(Click-target data)
[start]

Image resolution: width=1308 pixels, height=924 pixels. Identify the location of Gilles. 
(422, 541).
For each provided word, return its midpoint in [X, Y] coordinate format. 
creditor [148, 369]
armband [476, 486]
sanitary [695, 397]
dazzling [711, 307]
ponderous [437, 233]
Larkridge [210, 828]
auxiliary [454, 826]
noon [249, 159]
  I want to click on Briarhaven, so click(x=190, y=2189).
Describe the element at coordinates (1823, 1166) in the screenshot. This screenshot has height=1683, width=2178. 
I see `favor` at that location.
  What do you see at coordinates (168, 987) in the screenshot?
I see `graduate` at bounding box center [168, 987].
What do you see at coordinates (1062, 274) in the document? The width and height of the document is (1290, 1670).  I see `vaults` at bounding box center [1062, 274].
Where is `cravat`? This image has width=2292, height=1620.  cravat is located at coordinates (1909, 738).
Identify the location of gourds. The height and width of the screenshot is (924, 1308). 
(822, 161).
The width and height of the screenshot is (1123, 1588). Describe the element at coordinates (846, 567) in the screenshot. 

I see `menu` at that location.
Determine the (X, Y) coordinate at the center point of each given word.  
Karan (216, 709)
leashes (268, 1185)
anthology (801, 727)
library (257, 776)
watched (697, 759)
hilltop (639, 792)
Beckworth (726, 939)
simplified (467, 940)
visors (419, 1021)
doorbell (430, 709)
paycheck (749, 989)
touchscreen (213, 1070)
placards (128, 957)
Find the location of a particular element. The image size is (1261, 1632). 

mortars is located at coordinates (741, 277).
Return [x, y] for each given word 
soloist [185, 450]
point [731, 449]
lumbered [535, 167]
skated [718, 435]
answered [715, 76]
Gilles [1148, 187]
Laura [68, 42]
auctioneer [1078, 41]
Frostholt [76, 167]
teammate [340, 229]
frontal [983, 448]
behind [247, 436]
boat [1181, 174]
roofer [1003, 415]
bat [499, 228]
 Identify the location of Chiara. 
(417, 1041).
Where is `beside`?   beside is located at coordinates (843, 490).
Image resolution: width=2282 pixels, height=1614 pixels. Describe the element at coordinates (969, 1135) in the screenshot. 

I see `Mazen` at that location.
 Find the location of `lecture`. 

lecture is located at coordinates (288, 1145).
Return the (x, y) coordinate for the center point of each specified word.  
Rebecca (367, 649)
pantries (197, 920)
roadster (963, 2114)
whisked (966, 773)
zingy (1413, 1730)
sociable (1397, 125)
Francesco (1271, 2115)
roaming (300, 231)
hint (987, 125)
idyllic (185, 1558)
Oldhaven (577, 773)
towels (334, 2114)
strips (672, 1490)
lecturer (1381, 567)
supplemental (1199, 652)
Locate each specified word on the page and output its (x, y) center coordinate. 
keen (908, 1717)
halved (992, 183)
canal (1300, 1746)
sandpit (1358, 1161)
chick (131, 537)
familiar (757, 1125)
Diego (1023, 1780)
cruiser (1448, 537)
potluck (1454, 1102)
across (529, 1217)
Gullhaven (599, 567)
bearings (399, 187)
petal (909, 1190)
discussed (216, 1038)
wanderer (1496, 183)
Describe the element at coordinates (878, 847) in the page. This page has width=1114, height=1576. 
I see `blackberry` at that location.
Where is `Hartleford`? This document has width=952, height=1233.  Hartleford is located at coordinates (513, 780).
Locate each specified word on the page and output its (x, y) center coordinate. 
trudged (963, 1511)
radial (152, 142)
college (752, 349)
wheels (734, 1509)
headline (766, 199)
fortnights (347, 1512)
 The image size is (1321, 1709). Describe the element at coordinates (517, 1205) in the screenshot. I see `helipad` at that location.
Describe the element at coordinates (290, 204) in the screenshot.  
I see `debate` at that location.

[end]

◆ What to produce:
Arrange the part of the items that opens with the line containing "For each provided" and closes with the line containing "What do you see at coordinates (1062, 274)" as a Markdown table with the columns Row and Line. Number each line in Row and leave out blank lines.

◆ Reply to the exercise:
| Row | Line |
|---|---|
| 1 | For each provided word, return its midpoint in [X, Y] coordinate format.  |
| 2 | creditor [148, 369] |
| 3 | armband [476, 486] |
| 4 | sanitary [695, 397] |
| 5 | dazzling [711, 307] |
| 6 | ponderous [437, 233] |
| 7 | Larkridge [210, 828] |
| 8 | auxiliary [454, 826] |
| 9 | noon [249, 159] |
| 10 |   I want to click on Briarhaven, so click(x=190, y=2189). |
| 11 | Describe the element at coordinates (1823, 1166) in the screenshot. This screenshot has height=1683, width=2178.  |
| 12 | I see `favor` at that location. |
| 13 |   What do you see at coordinates (168, 987) in the screenshot? |
| 14 | I see `graduate` at bounding box center [168, 987]. |
| 15 | What do you see at coordinates (1062, 274) in the document? The width and height of the document is (1290, 1670).  I see `vaults` at bounding box center [1062, 274]. |